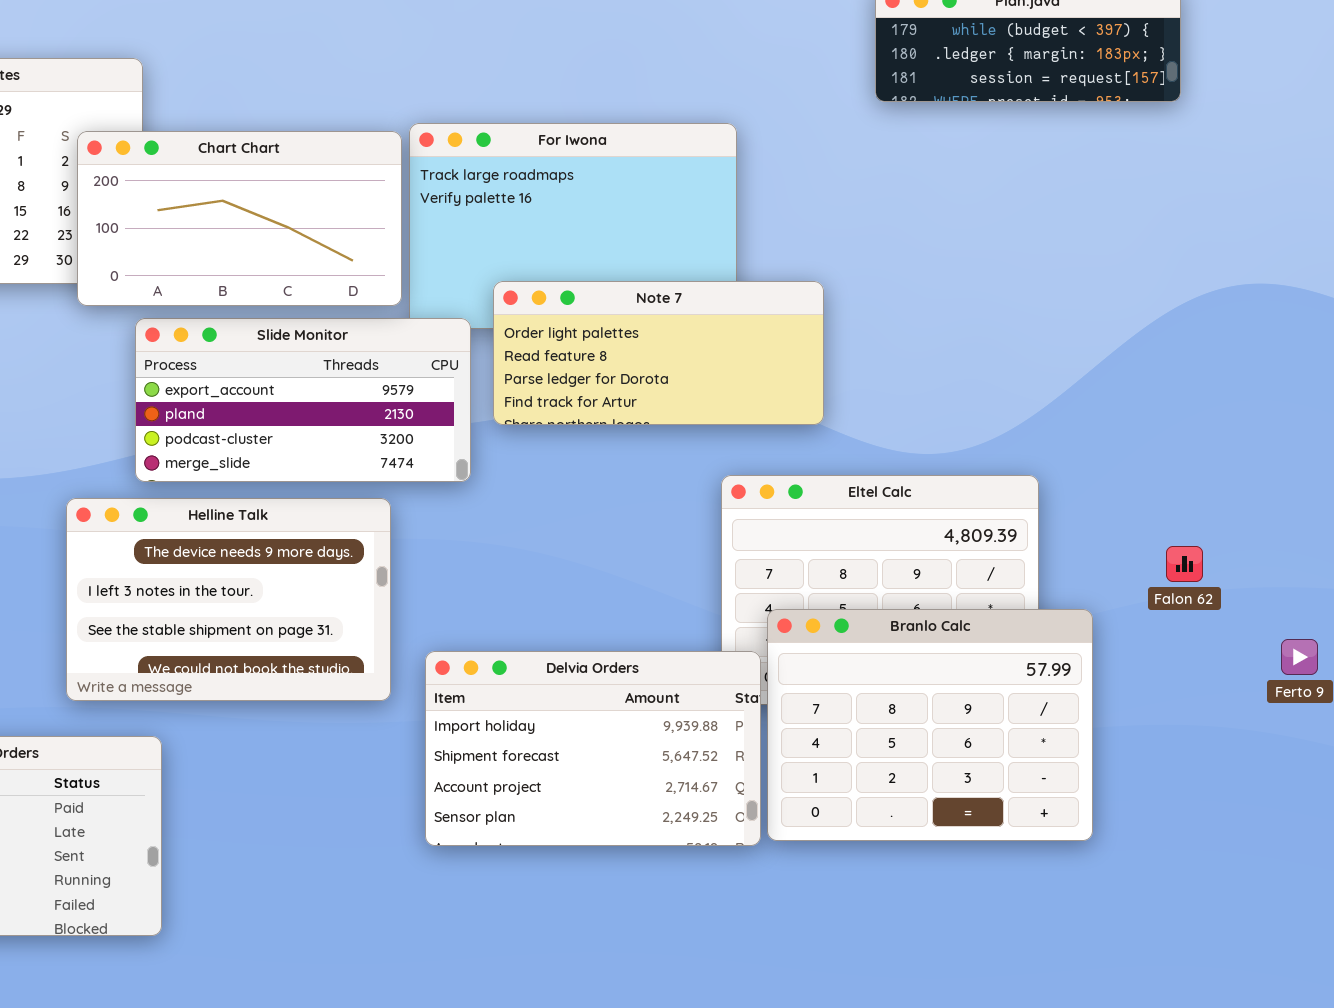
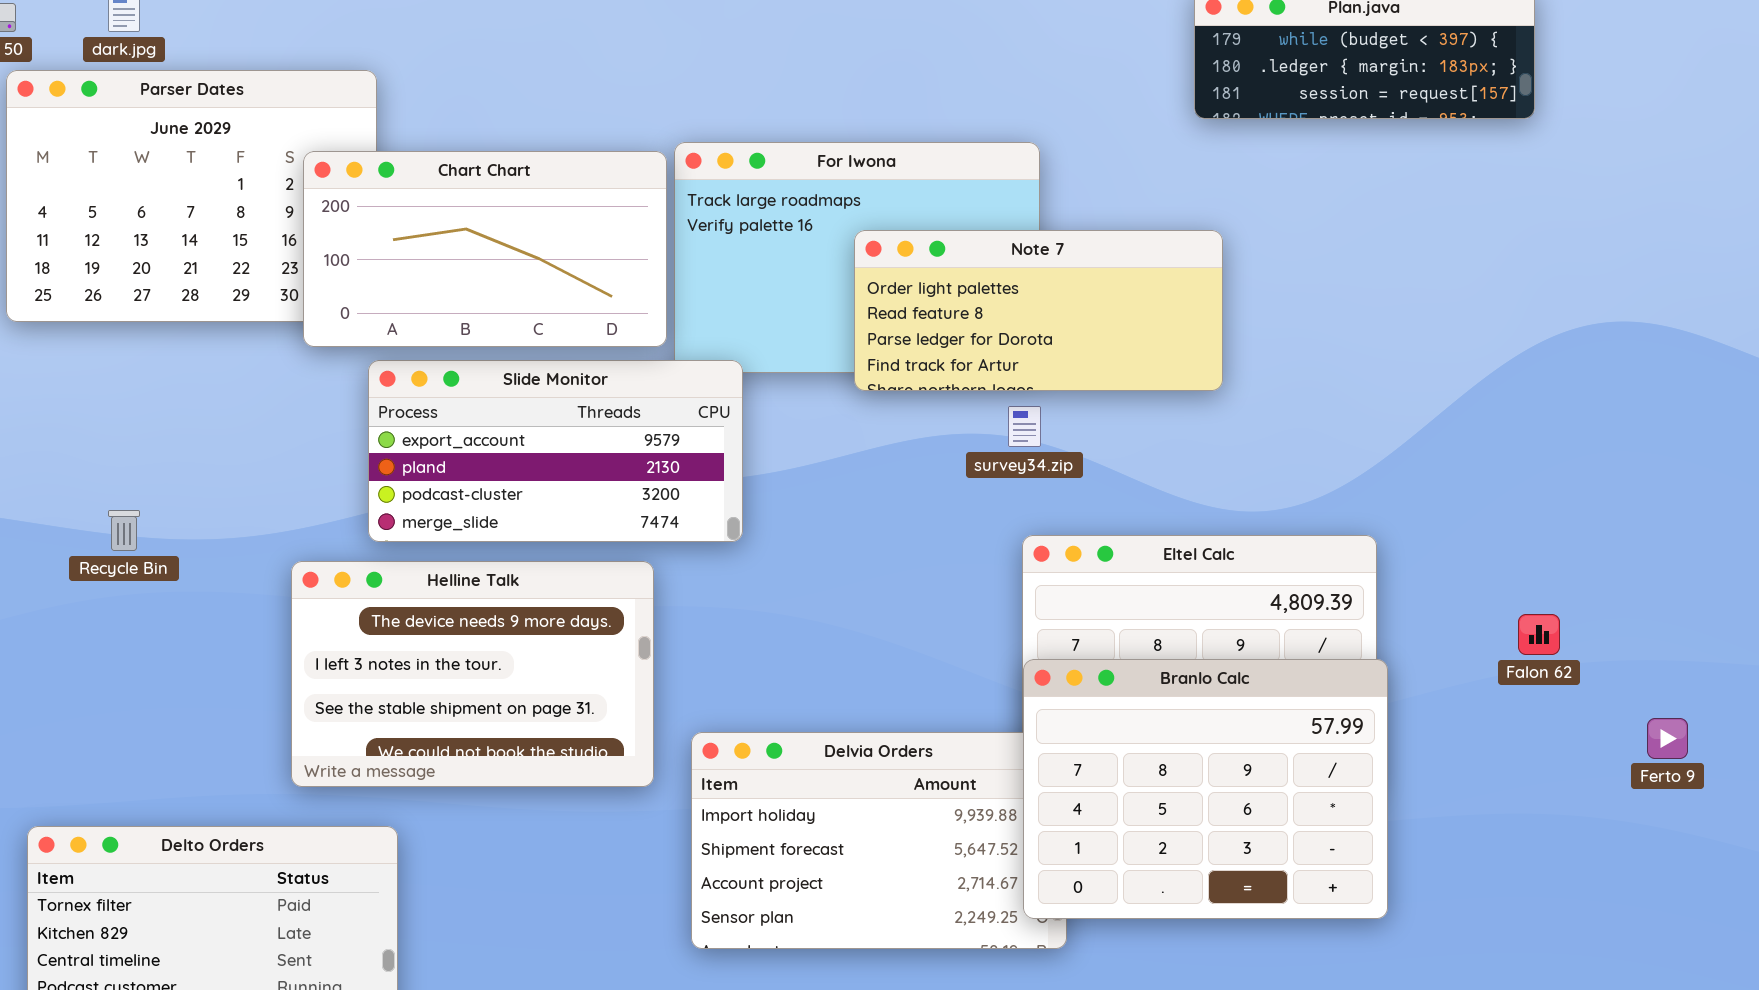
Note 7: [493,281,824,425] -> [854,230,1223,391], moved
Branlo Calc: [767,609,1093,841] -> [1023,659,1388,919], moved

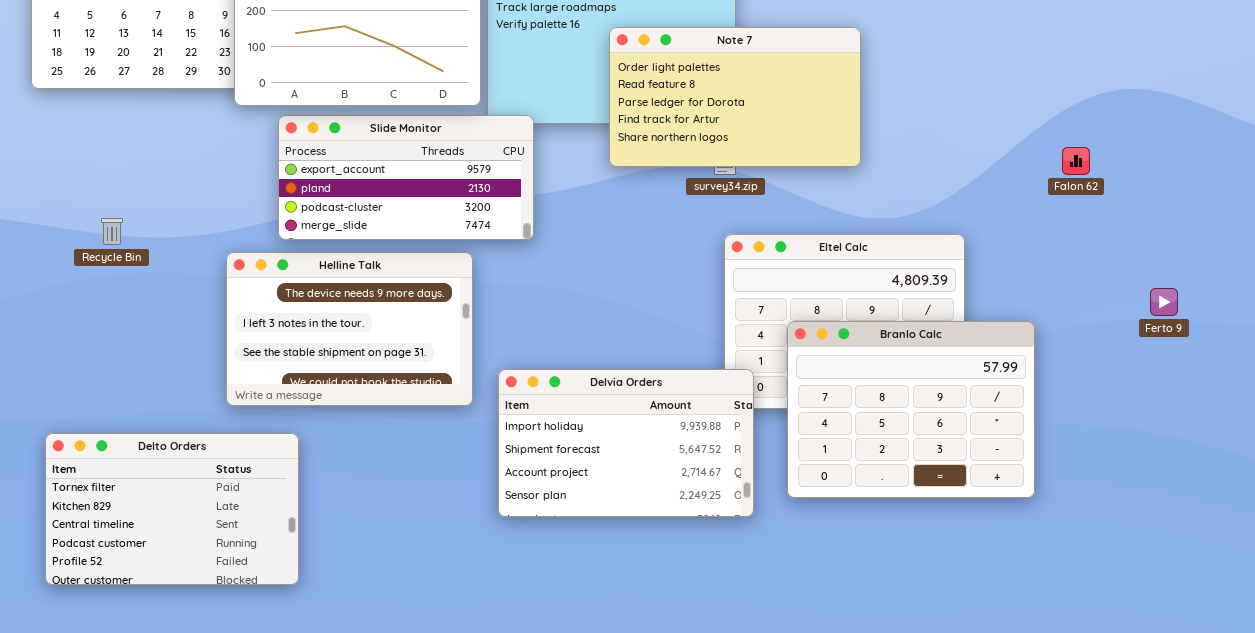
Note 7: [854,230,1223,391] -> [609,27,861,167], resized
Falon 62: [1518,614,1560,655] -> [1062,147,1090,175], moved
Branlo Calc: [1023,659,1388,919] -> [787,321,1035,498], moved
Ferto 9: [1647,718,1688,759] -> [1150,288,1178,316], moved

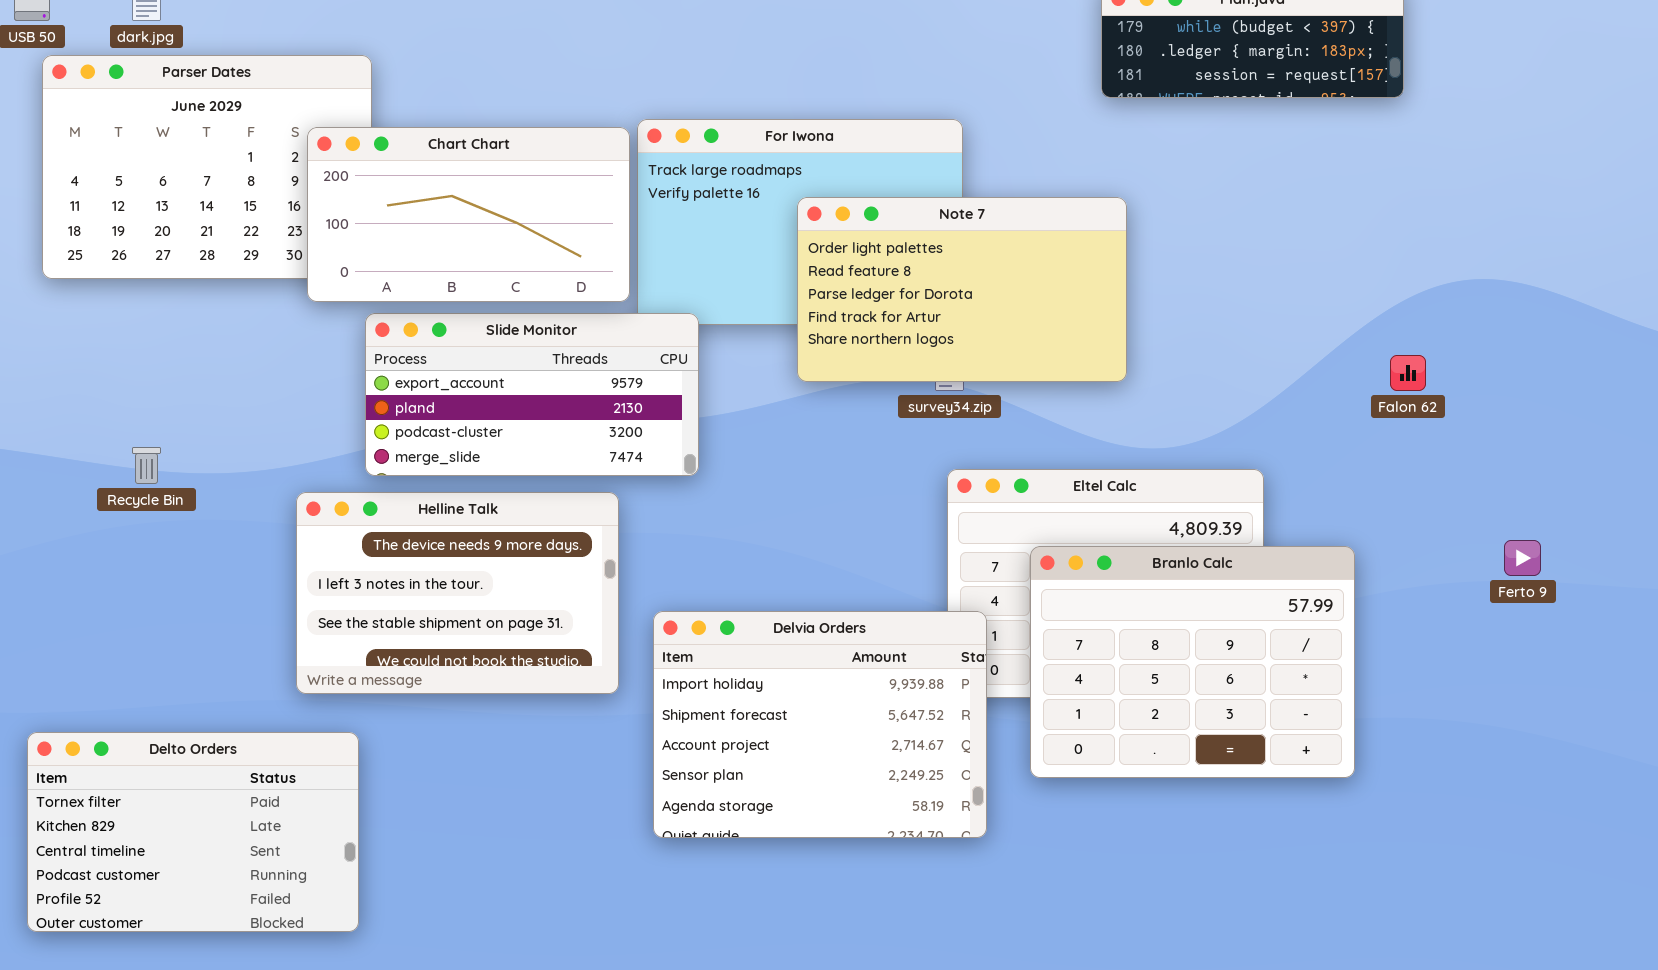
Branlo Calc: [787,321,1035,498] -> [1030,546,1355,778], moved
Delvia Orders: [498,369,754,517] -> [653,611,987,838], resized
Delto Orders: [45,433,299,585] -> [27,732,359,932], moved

★ ★ ★ ★ ★

**About this exercise:** If a line in the material above holds "moved", copy it.

**Solution to the exercise:**
Note 7: [493,281,824,425] -> [854,230,1223,391], moved
Branlo Calc: [767,609,1093,841] -> [1023,659,1388,919], moved
Falon 62: [1518,614,1560,655] -> [1062,147,1090,175], moved
Branlo Calc: [1023,659,1388,919] -> [787,321,1035,498], moved
Ferto 9: [1647,718,1688,759] -> [1150,288,1178,316], moved
Branlo Calc: [787,321,1035,498] -> [1030,546,1355,778], moved
Delto Orders: [45,433,299,585] -> [27,732,359,932], moved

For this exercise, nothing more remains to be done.